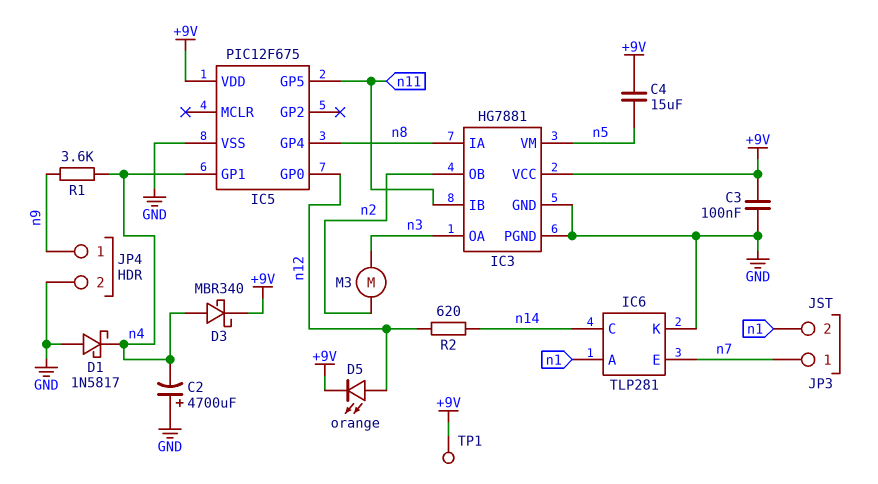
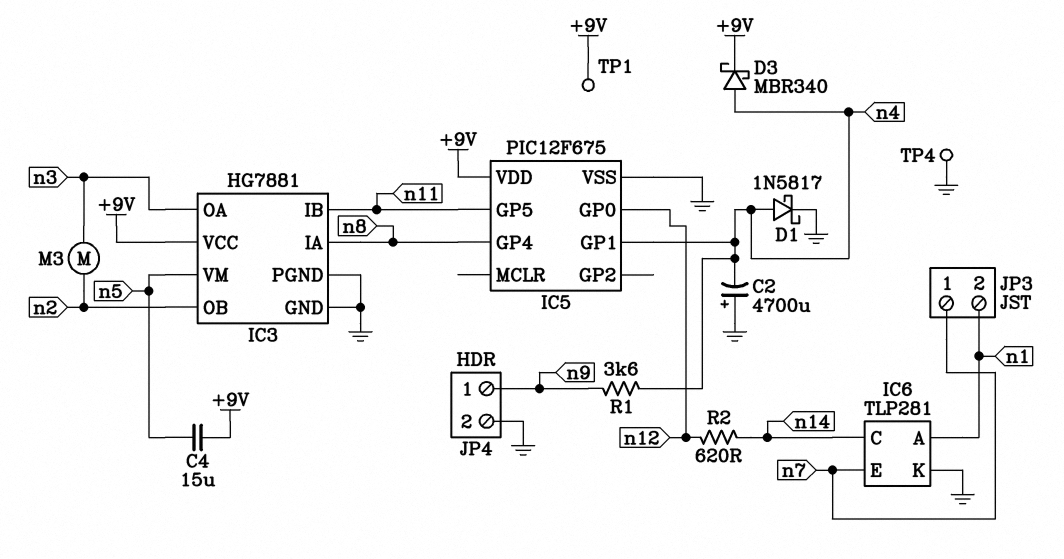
C3: 100nF (+9V, GND) -> none
D1: schottky 1N5817 (A GND, K n4) -> schottky 1N5817 (A n4, K GND)
D5: LED orange (A n12, K +9V) -> none
TP4: none -> test point (GND)

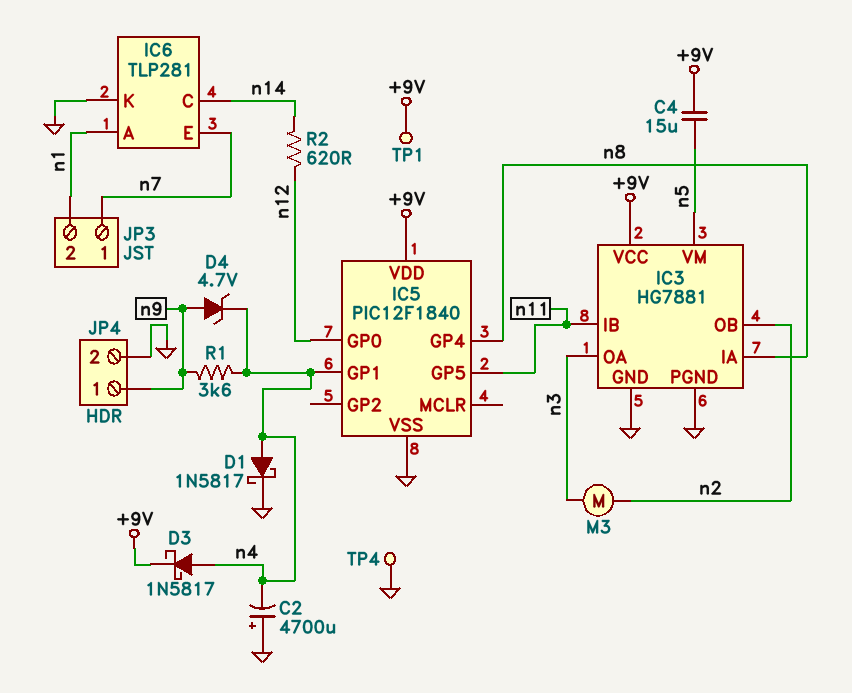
D3: schottky MBR340 (A n4, K +9V) -> schottky 1N5817 (A n4, K +9V)
D4: none -> zener 4.7V (A n9, K n4)
IC5: PIC12F675 -> PIC12F1840

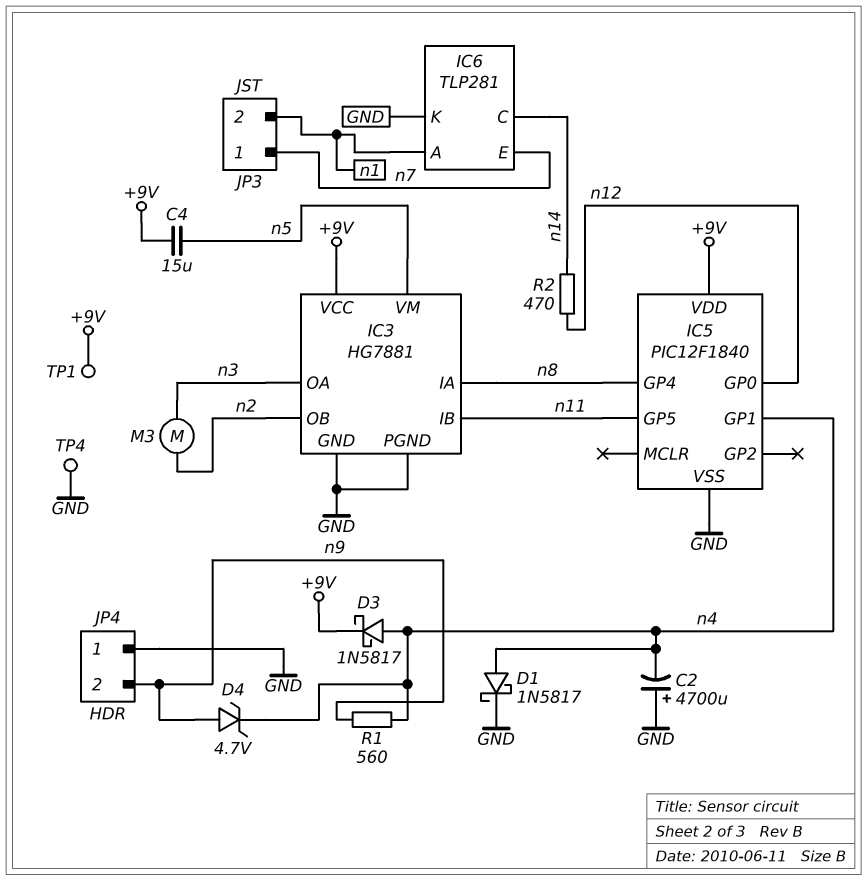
JP4 pin 1: n9 -> GND
JP4 pin 2: GND -> n9
R1: 3.6k (n4, n9) -> 560 (n4, n9)
R2: 620 (n12, n14) -> 470 (n12, n14)

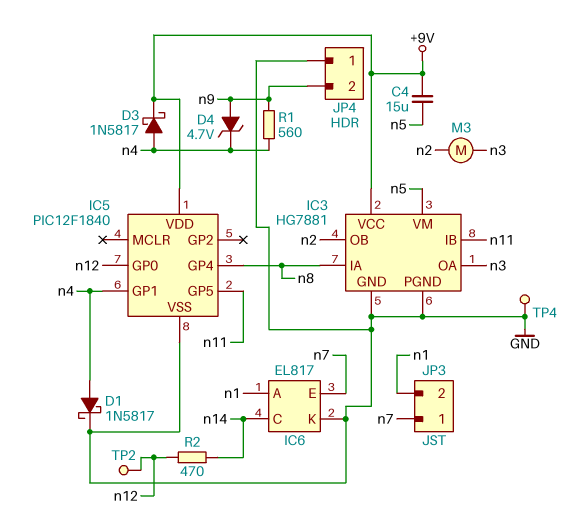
C2: 4700uF (plus GND, minus n4) -> none
IC6: TLP281 -> EL817
TP1: test point (+9V) -> none
TP2: none -> test point (n12)

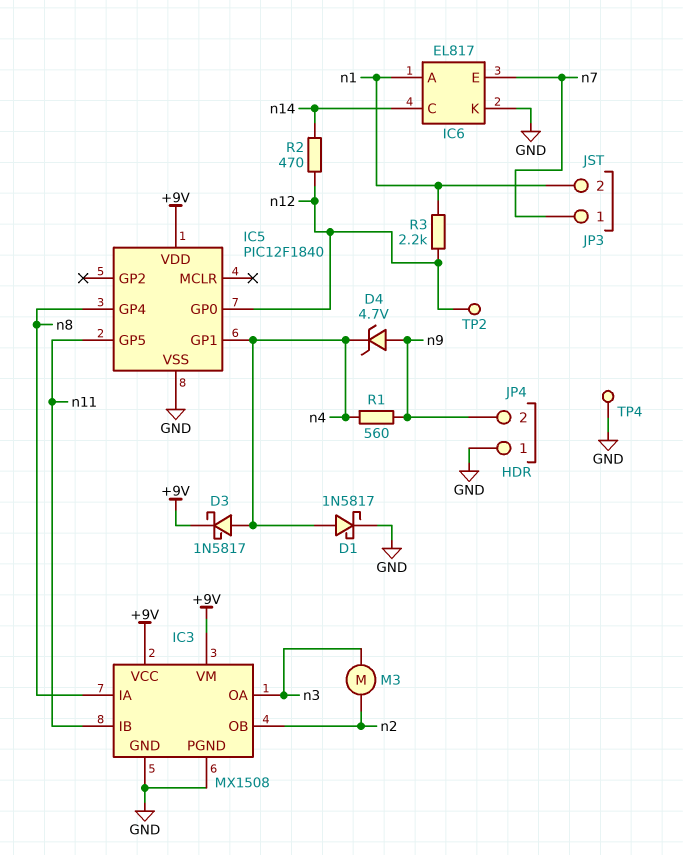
C4: 15uF (+9V, n5) -> none
IC3: HG7881 -> MX1508
IC3 pin VM: n5 -> +9V
R3: none -> 2.2k (n1, n12)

● ● ● ● ●

== About this task ==
Return only the lines from the one containing "JP4 pin 2: GND -> n9" through the last line of the entries above, exactly as written and without pictures.

== Solution to this exercise ==
JP4 pin 2: GND -> n9
R1: 3.6k (n4, n9) -> 560 (n4, n9)
R2: 620 (n12, n14) -> 470 (n12, n14)

C2: 4700uF (plus GND, minus n4) -> none
IC6: TLP281 -> EL817
TP1: test point (+9V) -> none
TP2: none -> test point (n12)

C4: 15uF (+9V, n5) -> none
IC3: HG7881 -> MX1508
IC3 pin VM: n5 -> +9V
R3: none -> 2.2k (n1, n12)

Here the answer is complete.